- YOUR ASSIGNMENT
Each line from the one containing "R10: none -> 150 (N7, VCC)" through the end of the records below must be repeated exactly, and no other line.

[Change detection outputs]
--

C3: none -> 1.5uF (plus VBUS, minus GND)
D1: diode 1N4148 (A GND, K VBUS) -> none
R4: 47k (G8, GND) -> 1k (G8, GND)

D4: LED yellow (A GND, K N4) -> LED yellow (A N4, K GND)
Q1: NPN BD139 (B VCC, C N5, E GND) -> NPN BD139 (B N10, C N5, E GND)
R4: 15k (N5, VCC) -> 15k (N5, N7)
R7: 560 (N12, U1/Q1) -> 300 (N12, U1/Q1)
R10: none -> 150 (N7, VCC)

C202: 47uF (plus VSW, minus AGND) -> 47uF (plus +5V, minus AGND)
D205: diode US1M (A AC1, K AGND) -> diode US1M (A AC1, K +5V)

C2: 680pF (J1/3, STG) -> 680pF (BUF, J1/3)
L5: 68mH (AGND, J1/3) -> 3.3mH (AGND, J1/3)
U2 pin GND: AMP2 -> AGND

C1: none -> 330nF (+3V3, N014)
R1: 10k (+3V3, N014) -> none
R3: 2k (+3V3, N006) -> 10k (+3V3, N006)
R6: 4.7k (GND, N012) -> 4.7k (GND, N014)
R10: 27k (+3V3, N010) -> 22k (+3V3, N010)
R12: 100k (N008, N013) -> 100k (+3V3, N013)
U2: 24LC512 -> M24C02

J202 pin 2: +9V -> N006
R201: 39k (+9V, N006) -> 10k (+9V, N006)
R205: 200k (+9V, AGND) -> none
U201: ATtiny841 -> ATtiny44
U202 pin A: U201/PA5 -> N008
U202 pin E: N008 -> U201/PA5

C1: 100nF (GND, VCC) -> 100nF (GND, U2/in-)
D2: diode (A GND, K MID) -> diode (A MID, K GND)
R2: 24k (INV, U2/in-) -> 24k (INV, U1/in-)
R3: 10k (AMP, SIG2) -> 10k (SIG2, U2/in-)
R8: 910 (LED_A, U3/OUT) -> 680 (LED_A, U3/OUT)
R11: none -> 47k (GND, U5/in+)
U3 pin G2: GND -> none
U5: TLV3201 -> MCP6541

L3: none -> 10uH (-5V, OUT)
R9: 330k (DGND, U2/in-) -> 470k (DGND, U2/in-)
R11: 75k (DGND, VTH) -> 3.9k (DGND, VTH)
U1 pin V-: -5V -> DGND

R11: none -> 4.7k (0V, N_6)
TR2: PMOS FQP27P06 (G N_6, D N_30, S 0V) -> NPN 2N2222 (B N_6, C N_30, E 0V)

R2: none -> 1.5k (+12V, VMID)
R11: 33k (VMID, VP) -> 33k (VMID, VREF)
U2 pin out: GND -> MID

--

- RESPONSE AREA
R10: none -> 150 (N7, VCC)

C202: 47uF (plus VSW, minus AGND) -> 47uF (plus +5V, minus AGND)
D205: diode US1M (A AC1, K AGND) -> diode US1M (A AC1, K +5V)

C2: 680pF (J1/3, STG) -> 680pF (BUF, J1/3)
L5: 68mH (AGND, J1/3) -> 3.3mH (AGND, J1/3)
U2 pin GND: AMP2 -> AGND

C1: none -> 330nF (+3V3, N014)
R1: 10k (+3V3, N014) -> none
R3: 2k (+3V3, N006) -> 10k (+3V3, N006)
R6: 4.7k (GND, N012) -> 4.7k (GND, N014)
R10: 27k (+3V3, N010) -> 22k (+3V3, N010)
R12: 100k (N008, N013) -> 100k (+3V3, N013)
U2: 24LC512 -> M24C02

J202 pin 2: +9V -> N006
R201: 39k (+9V, N006) -> 10k (+9V, N006)
R205: 200k (+9V, AGND) -> none
U201: ATtiny841 -> ATtiny44
U202 pin A: U201/PA5 -> N008
U202 pin E: N008 -> U201/PA5

C1: 100nF (GND, VCC) -> 100nF (GND, U2/in-)
D2: diode (A GND, K MID) -> diode (A MID, K GND)
R2: 24k (INV, U2/in-) -> 24k (INV, U1/in-)
R3: 10k (AMP, SIG2) -> 10k (SIG2, U2/in-)
R8: 910 (LED_A, U3/OUT) -> 680 (LED_A, U3/OUT)
R11: none -> 47k (GND, U5/in+)
U3 pin G2: GND -> none
U5: TLV3201 -> MCP6541

L3: none -> 10uH (-5V, OUT)
R9: 330k (DGND, U2/in-) -> 470k (DGND, U2/in-)
R11: 75k (DGND, VTH) -> 3.9k (DGND, VTH)
U1 pin V-: -5V -> DGND

R11: none -> 4.7k (0V, N_6)
TR2: PMOS FQP27P06 (G N_6, D N_30, S 0V) -> NPN 2N2222 (B N_6, C N_30, E 0V)

R2: none -> 1.5k (+12V, VMID)
R11: 33k (VMID, VP) -> 33k (VMID, VREF)
U2 pin out: GND -> MID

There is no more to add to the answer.